(Collected data)
● ● ● ●

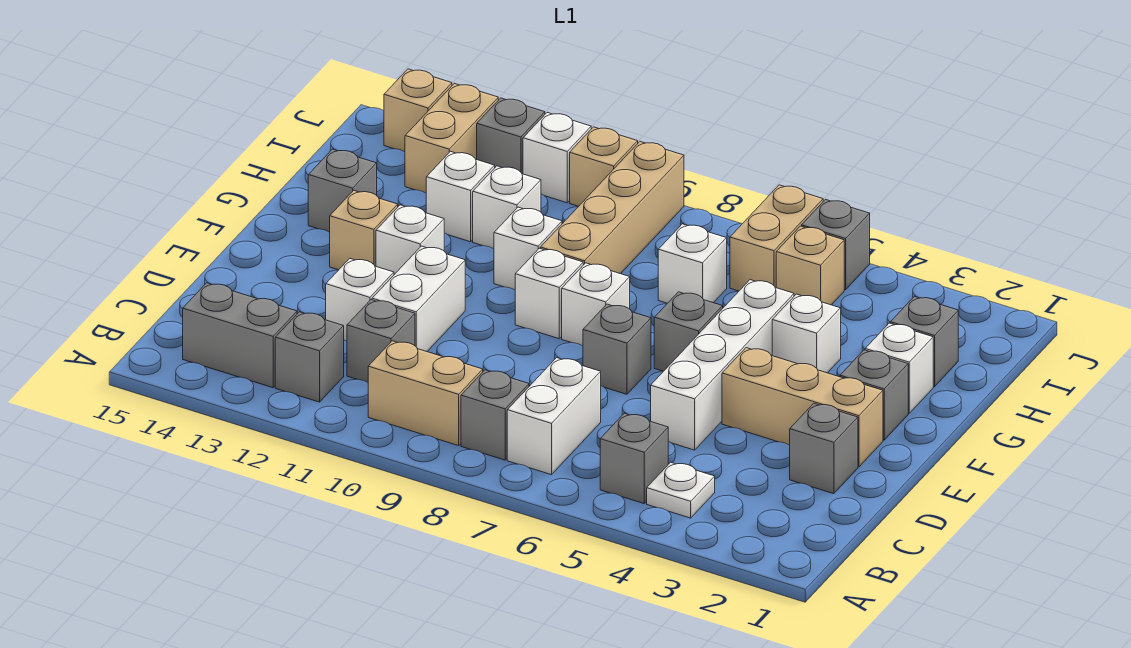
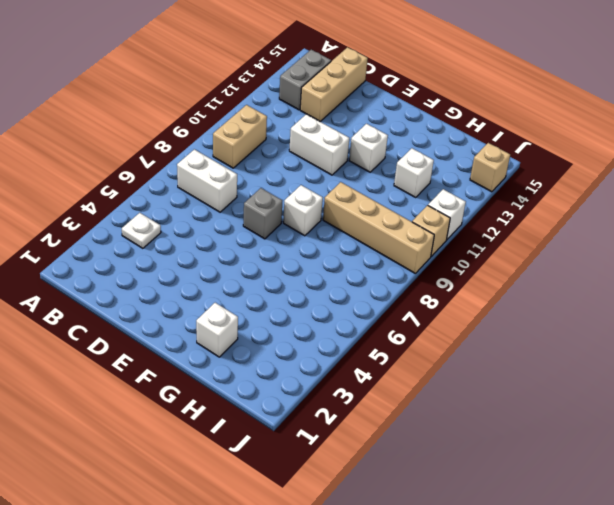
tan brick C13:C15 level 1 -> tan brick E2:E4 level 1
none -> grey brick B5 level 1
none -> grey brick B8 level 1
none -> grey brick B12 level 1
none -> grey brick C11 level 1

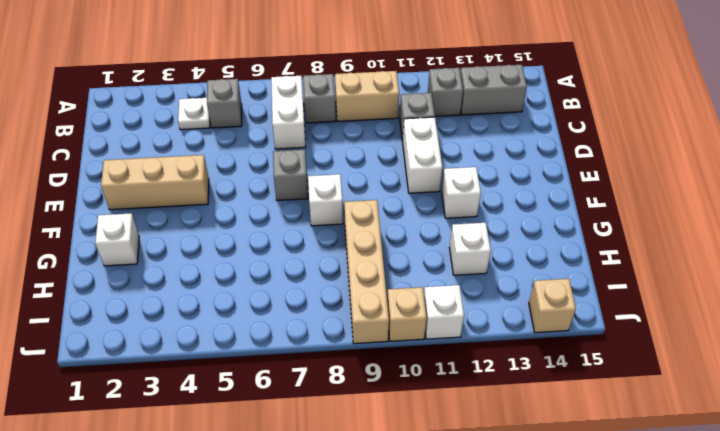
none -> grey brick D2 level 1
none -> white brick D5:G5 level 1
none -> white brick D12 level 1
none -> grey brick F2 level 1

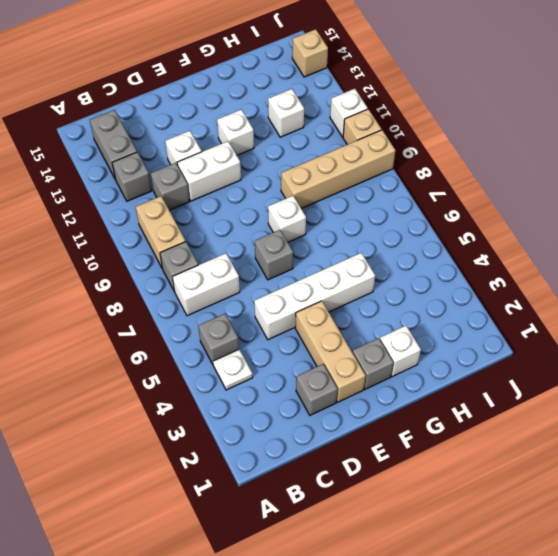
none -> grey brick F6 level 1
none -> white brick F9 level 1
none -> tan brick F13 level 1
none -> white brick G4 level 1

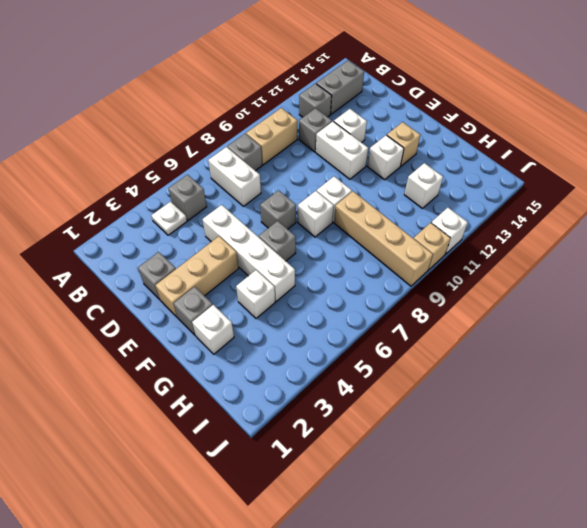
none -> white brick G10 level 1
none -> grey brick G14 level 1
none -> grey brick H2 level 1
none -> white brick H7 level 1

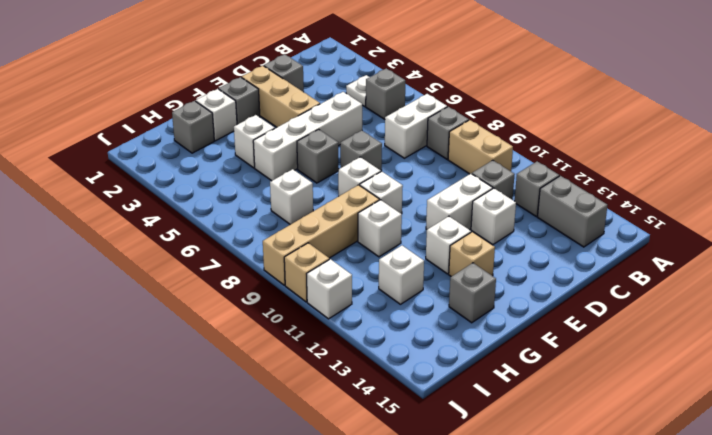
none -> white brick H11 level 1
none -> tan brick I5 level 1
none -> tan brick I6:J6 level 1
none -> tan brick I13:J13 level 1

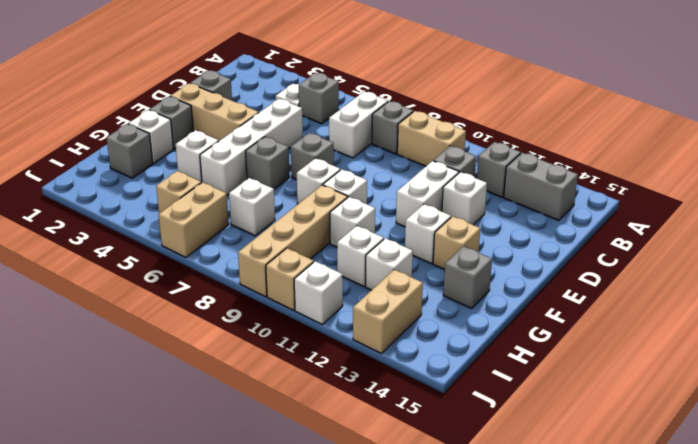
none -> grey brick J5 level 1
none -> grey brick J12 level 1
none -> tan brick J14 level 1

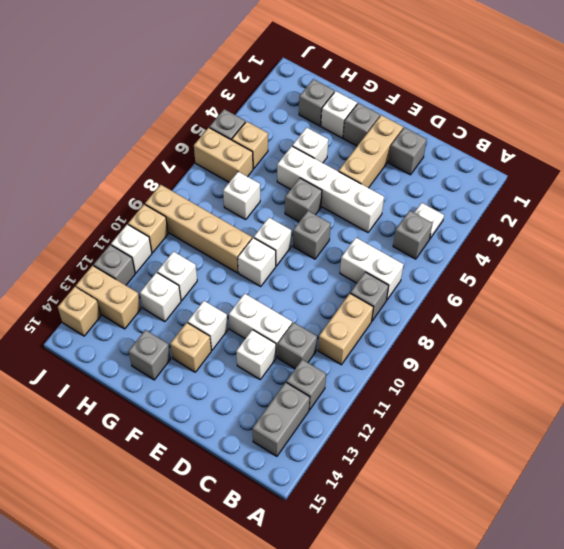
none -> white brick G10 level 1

● ● ● ●

* **Problem statement**
Your copy should hold only the lines above from the one containing "none -> grey brick F2 level 1" through the one containing "none -> white brick H11 level 1", exactly as written and free of pictures.

* **Result for this exercise**
none -> grey brick F2 level 1

none -> grey brick F6 level 1
none -> white brick F9 level 1
none -> tan brick F13 level 1
none -> white brick G4 level 1

none -> white brick G10 level 1
none -> grey brick G14 level 1
none -> grey brick H2 level 1
none -> white brick H7 level 1

none -> white brick H11 level 1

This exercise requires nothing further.